Exercise goal
Go through the entries below from the first line and transcribe each one exactly, ending with the line that contains "The size of the brown".

Stored dataset items
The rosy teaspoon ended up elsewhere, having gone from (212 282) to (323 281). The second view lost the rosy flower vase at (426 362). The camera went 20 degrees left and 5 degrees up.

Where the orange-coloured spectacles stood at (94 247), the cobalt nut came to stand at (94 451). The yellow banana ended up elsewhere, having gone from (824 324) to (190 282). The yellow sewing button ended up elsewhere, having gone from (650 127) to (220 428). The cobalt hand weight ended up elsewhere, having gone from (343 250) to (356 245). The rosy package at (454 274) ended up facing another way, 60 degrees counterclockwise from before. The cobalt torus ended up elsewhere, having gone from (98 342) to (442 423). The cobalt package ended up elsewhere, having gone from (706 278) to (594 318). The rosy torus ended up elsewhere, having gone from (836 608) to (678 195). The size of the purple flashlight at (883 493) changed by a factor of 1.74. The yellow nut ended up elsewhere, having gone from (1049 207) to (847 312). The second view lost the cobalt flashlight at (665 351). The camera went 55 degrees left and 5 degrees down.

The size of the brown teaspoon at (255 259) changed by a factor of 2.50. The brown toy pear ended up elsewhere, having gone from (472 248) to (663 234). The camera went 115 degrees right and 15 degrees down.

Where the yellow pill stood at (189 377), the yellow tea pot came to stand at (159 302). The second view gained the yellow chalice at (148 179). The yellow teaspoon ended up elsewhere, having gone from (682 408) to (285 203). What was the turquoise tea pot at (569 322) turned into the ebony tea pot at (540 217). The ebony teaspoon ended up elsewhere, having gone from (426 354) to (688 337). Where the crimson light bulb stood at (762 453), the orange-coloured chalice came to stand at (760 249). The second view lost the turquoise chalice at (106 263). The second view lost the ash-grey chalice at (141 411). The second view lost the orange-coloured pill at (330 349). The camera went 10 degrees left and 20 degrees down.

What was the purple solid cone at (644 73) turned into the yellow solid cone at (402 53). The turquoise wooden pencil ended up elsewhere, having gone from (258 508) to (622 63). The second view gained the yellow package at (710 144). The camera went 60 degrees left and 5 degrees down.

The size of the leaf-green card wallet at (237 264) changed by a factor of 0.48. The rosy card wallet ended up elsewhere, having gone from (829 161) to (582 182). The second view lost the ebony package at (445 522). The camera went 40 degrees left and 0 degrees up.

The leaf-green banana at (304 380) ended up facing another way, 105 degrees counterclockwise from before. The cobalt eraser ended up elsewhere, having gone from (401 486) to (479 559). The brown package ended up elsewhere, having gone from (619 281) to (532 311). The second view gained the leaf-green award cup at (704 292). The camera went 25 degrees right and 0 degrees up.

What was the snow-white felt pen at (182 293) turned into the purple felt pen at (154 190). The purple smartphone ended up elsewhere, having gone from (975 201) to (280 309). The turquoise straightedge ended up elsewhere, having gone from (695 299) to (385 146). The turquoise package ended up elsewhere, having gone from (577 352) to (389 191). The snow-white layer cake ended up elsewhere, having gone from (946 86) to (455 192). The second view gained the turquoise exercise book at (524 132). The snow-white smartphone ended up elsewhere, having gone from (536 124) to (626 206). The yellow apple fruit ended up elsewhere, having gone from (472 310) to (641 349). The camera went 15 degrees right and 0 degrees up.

Final answer
The rosy teaspoon ended up elsewhere, having gone from (212 282) to (323 281). The second view lost the rosy flower vase at (426 362). The camera went 20 degrees left and 5 degrees up.

Where the orange-coloured spectacles stood at (94 247), the cobalt nut came to stand at (94 451). The yellow banana ended up elsewhere, having gone from (824 324) to (190 282). The yellow sewing button ended up elsewhere, having gone from (650 127) to (220 428). The cobalt hand weight ended up elsewhere, having gone from (343 250) to (356 245). The rosy package at (454 274) ended up facing another way, 60 degrees counterclockwise from before. The cobalt torus ended up elsewhere, having gone from (98 342) to (442 423). The cobalt package ended up elsewhere, having gone from (706 278) to (594 318). The rosy torus ended up elsewhere, having gone from (836 608) to (678 195). The size of the purple flashlight at (883 493) changed by a factor of 1.74. The yellow nut ended up elsewhere, having gone from (1049 207) to (847 312). The second view lost the cobalt flashlight at (665 351). The camera went 55 degrees left and 5 degrees down.

The size of the brown teaspoon at (255 259) changed by a factor of 2.50. The brown toy pear ended up elsewhere, having gone from (472 248) to (663 234). The camera went 115 degrees right and 15 degrees down.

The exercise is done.